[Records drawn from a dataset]
-----
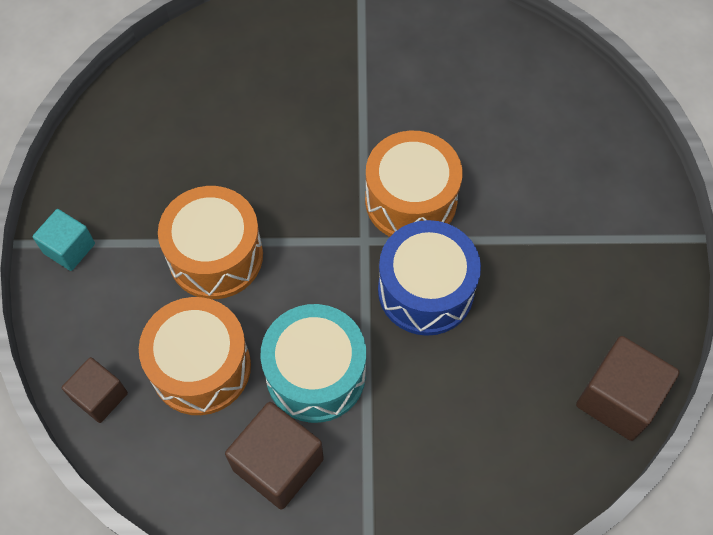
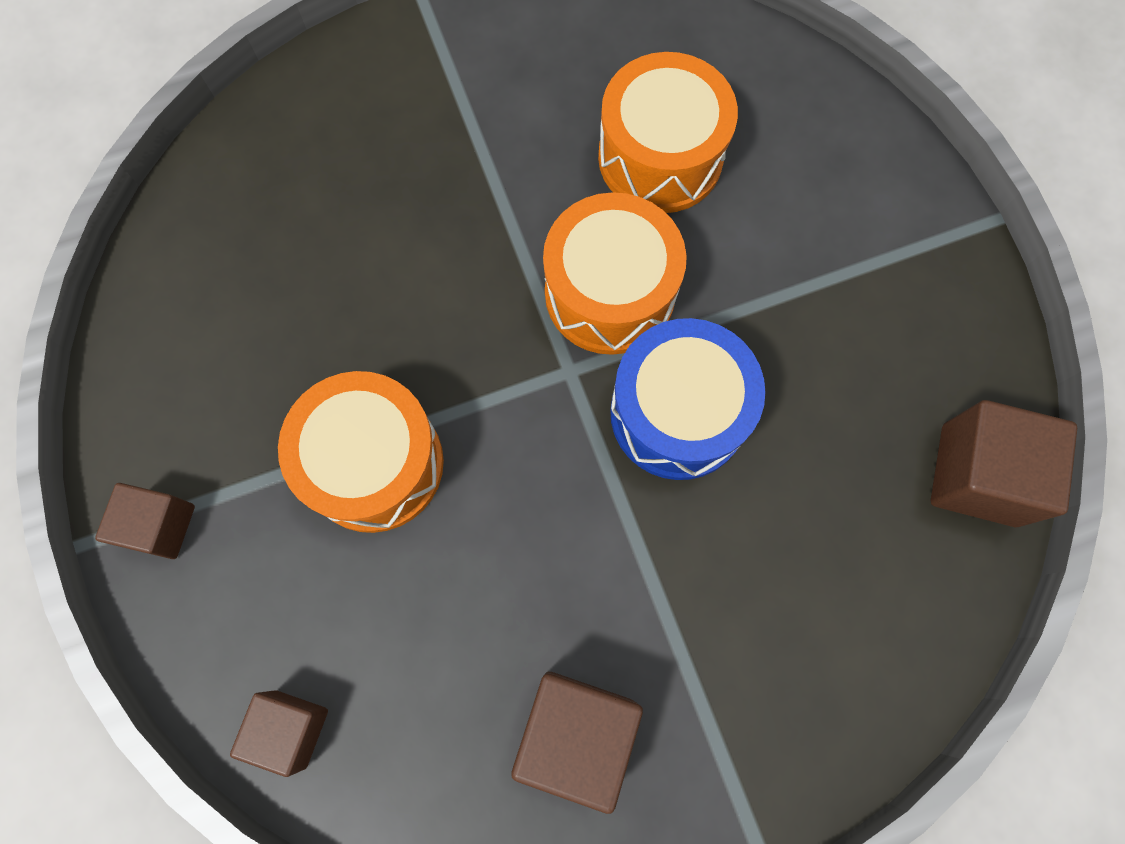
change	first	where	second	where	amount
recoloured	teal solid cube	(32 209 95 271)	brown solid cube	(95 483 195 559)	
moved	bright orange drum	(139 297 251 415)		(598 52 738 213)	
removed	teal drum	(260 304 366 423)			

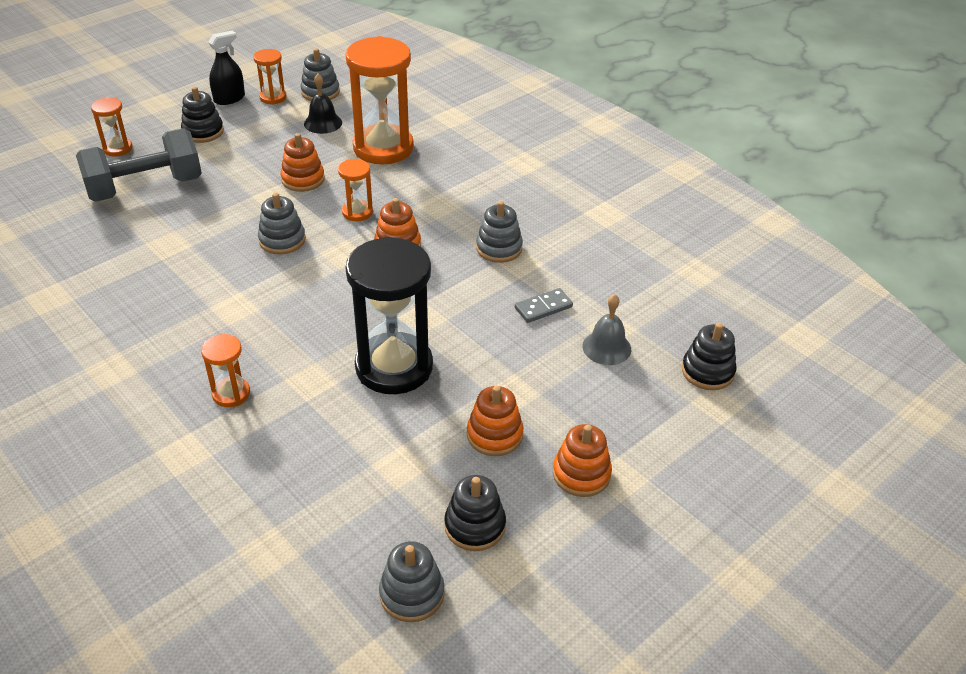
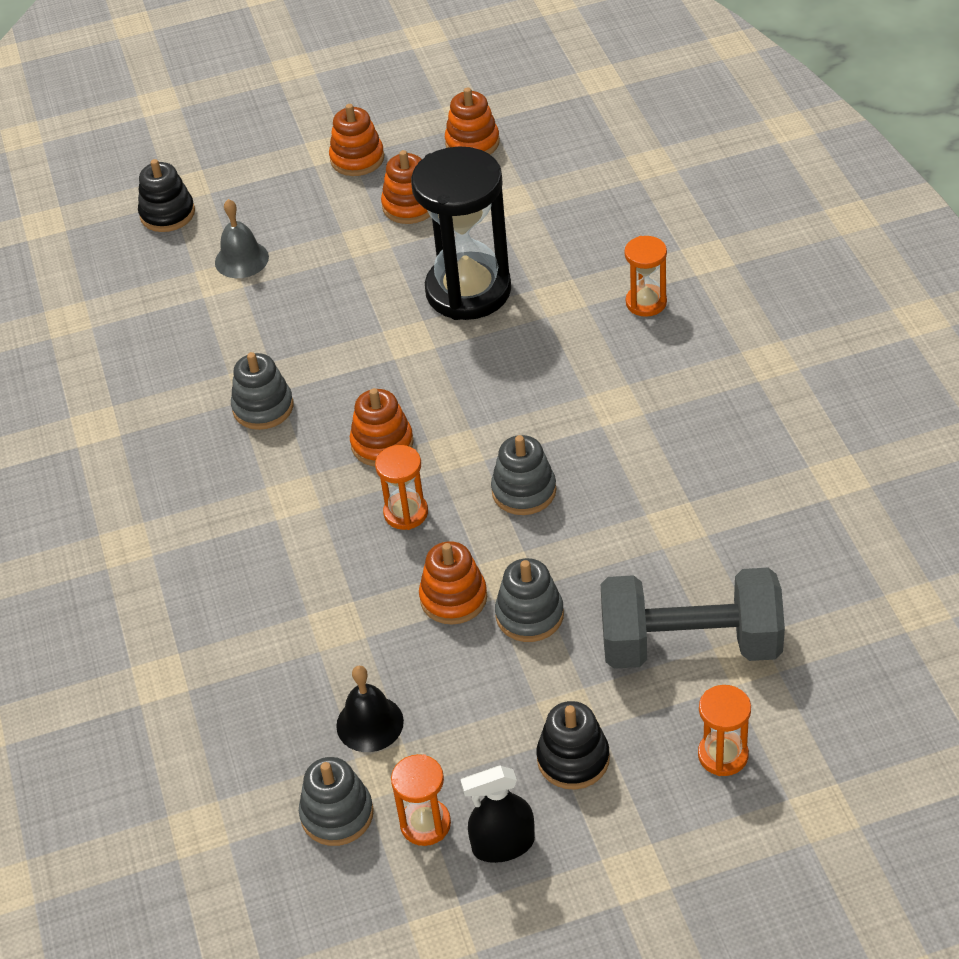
change	first	where	second	where	amount
recoloured	jet-black stacking rings	(444 475 506 551)	bright orange stacking rings	(445 87 500 154)	
moved	gray stacking rings	(379 541 445 622)		(495 558 564 642)	
removed	bright orange sandglass	(346 36 414 164)			
removed	gray domino	(515 288 573 323)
-----
» **To do**: Your task is to transcribe all of the records precisely, with no images included.

» **Answer for this exercise**:
change	first	where	second	where	amount
recoloured	teal solid cube	(32 209 95 271)	brown solid cube	(95 483 195 559)	
moved	bright orange drum	(139 297 251 415)		(598 52 738 213)	
removed	teal drum	(260 304 366 423)			

change	first	where	second	where	amount
recoloured	jet-black stacking rings	(444 475 506 551)	bright orange stacking rings	(445 87 500 154)	
moved	gray stacking rings	(379 541 445 622)		(495 558 564 642)	
removed	bright orange sandglass	(346 36 414 164)			
removed	gray domino	(515 288 573 323)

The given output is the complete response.